(Beginning of MATERIAL FOR THE TASK)
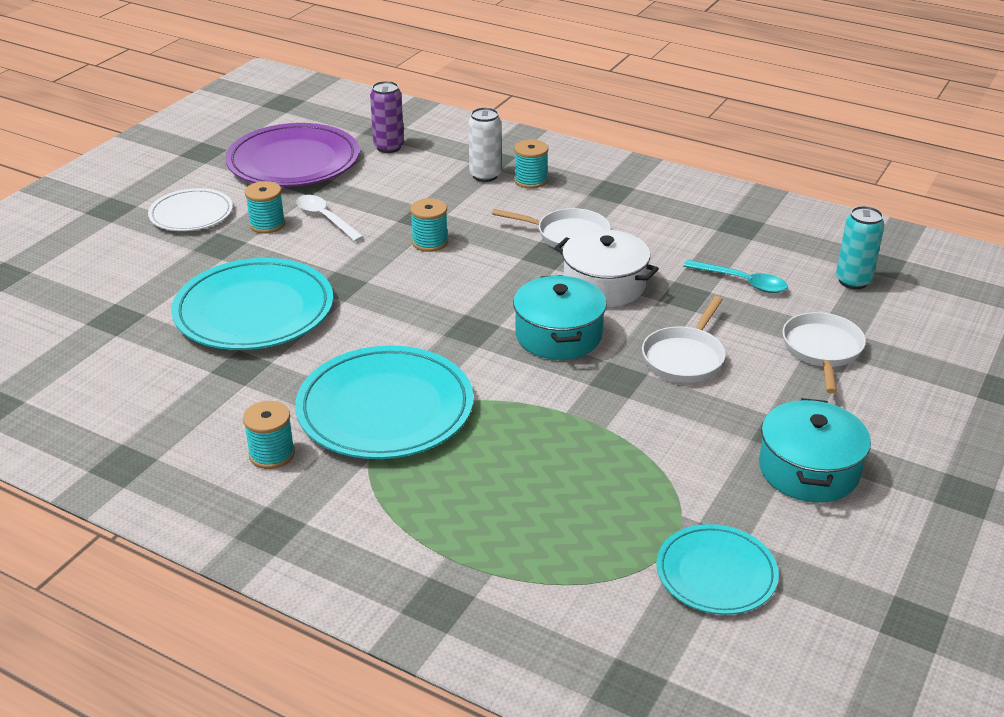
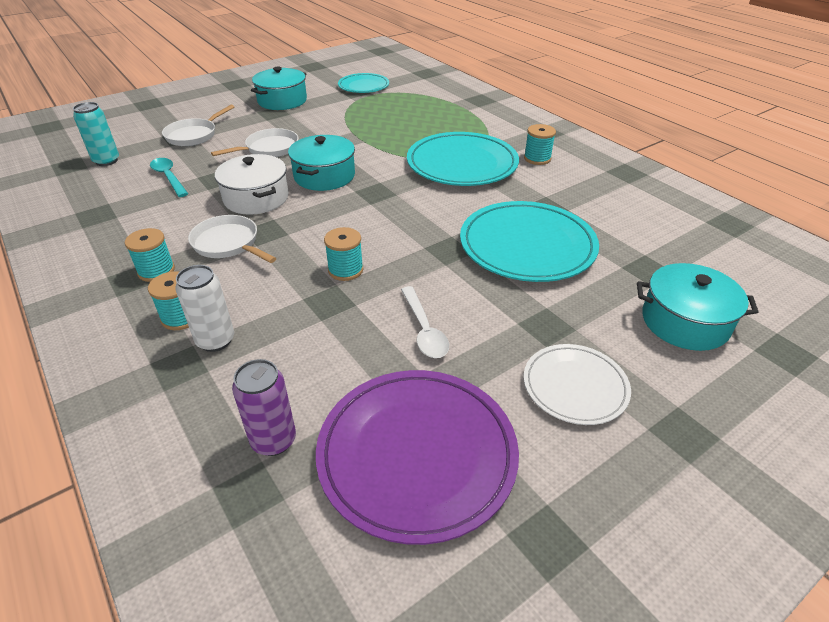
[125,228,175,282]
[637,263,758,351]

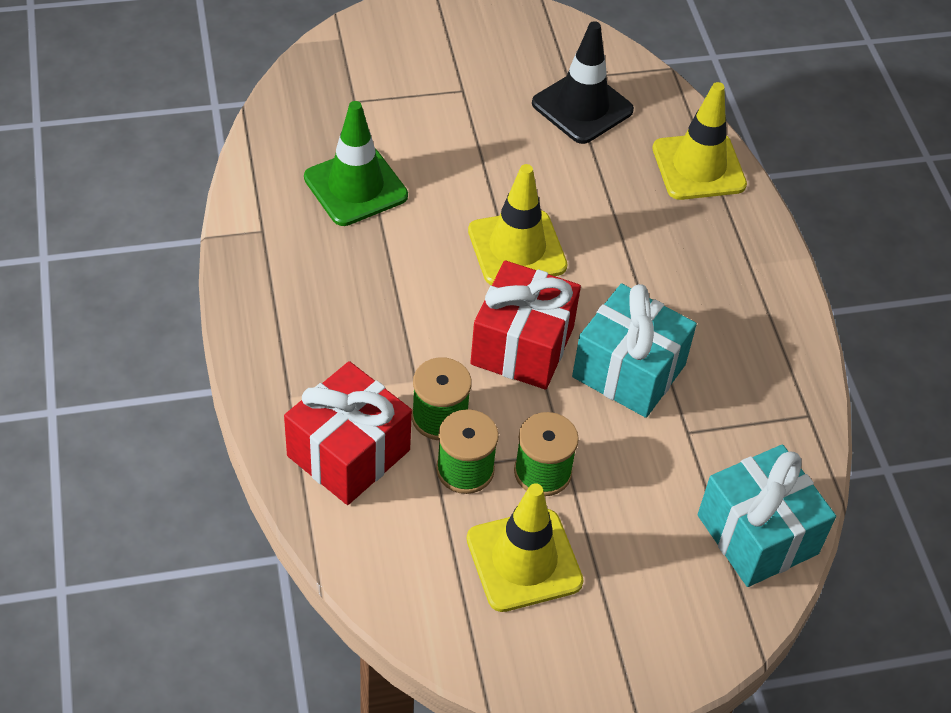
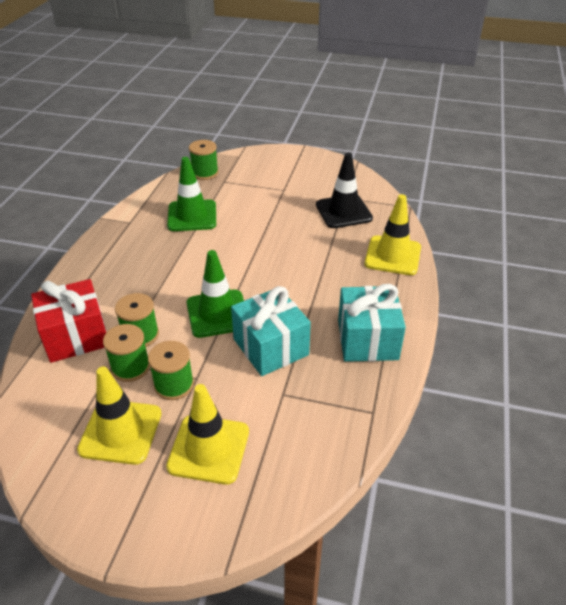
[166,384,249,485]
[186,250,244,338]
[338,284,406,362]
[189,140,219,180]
(End of MATERIAL FOR THE TASK)
** WORK REQUIRED **
Write out the records shown above exactly, but do not include any images.

** YOUR RESPONSE **
[125,228,175,282]
[637,263,758,351]

[166,384,249,485]
[186,250,244,338]
[338,284,406,362]
[189,140,219,180]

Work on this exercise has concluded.